━━ Given information

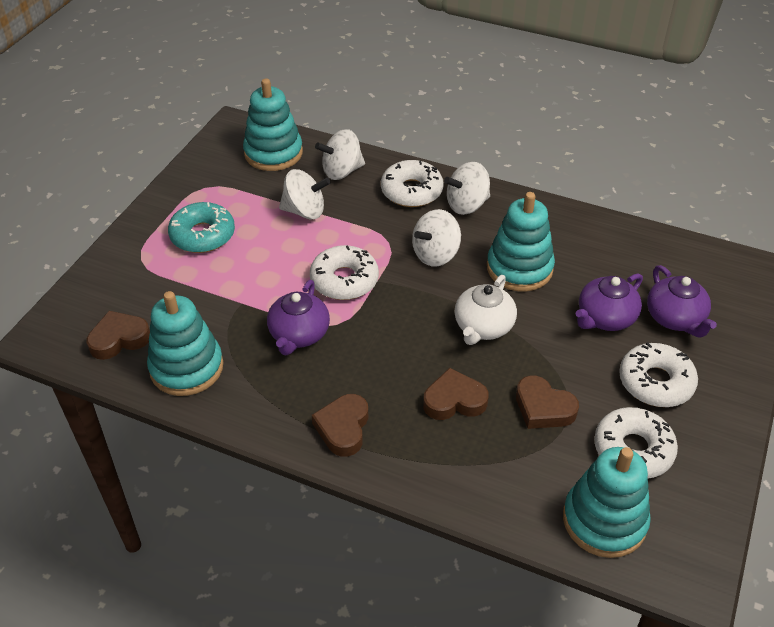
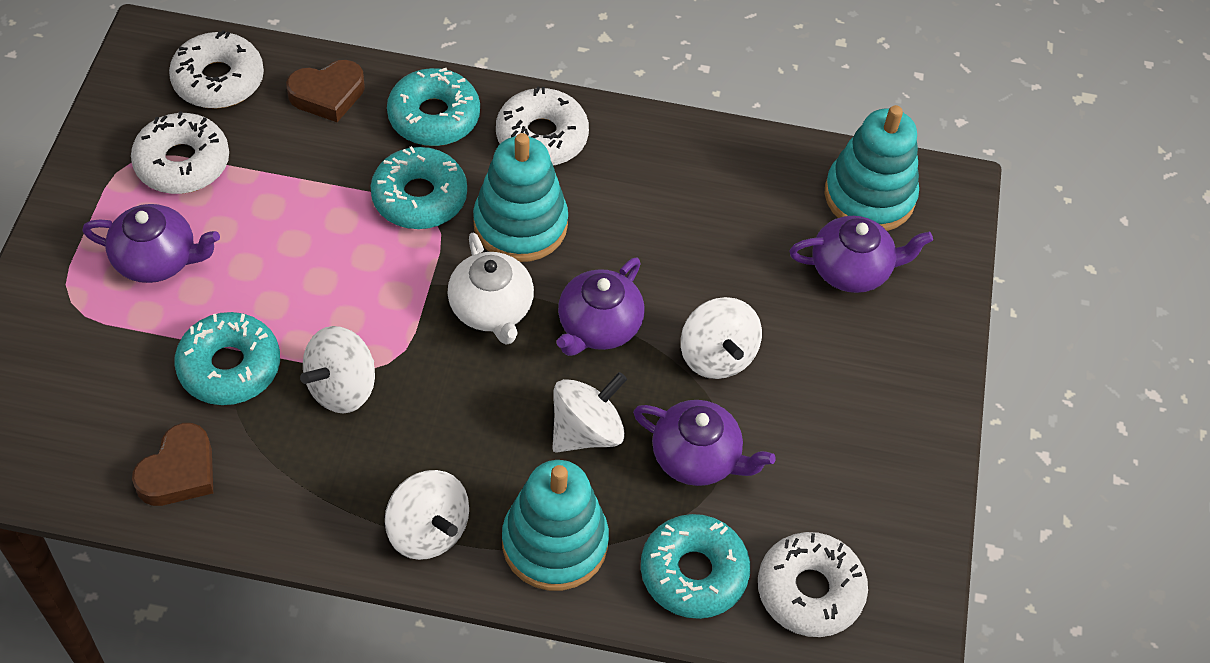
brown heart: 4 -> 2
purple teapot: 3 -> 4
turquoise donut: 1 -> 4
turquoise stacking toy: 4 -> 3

━━━━
━━ Given information

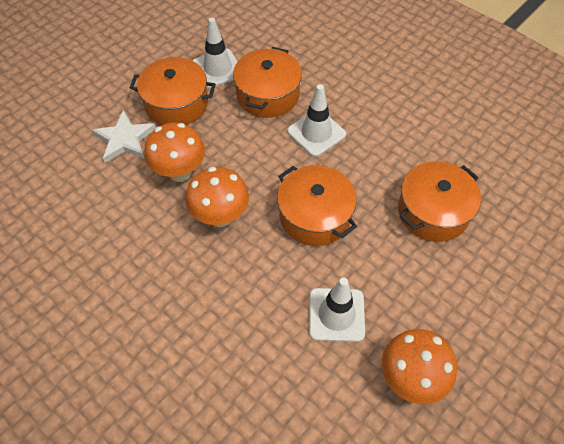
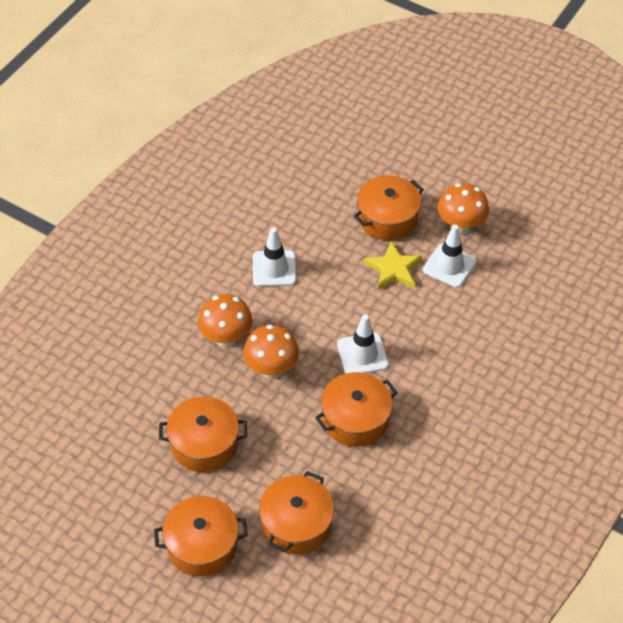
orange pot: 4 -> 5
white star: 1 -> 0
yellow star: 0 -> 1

━━━━
━━ Given information

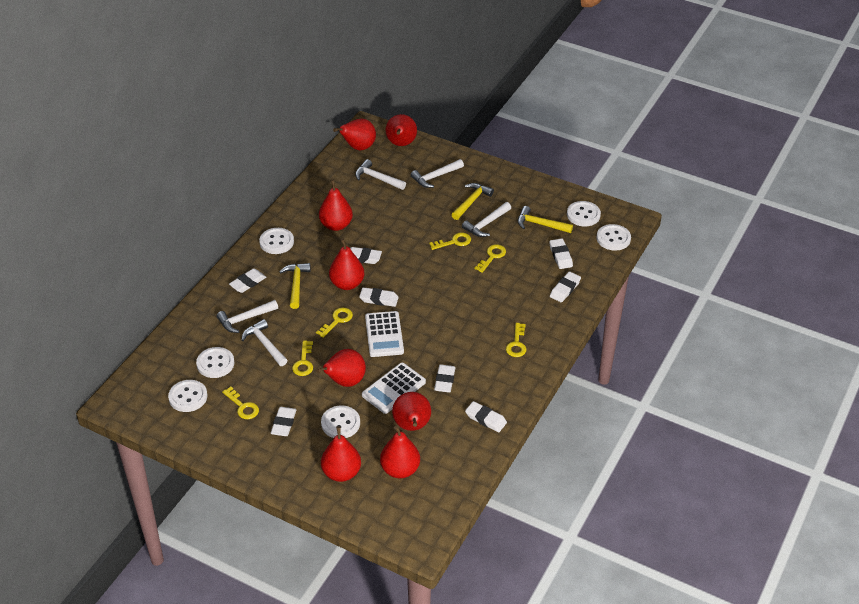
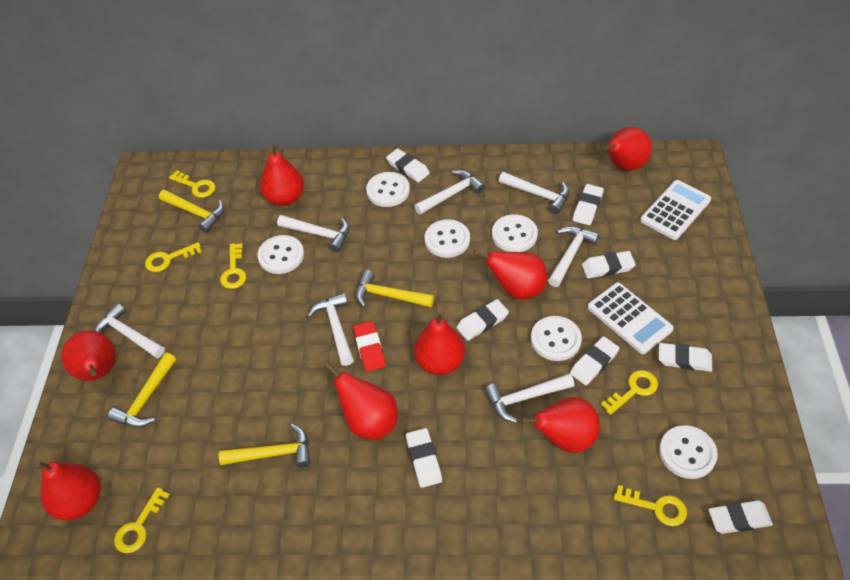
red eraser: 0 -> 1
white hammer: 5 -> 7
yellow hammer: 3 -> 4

━━━━

__Work instruction__. Among the entries above, the lines between the ones containing "brown heart: 4 -> 2" and "turquoise stacking toy: 4 -> 3", inclusive, are to be transcribed exactly. No other line is to be given.

__Solution for this problem__.
brown heart: 4 -> 2
purple teapot: 3 -> 4
turquoise donut: 1 -> 4
turquoise stacking toy: 4 -> 3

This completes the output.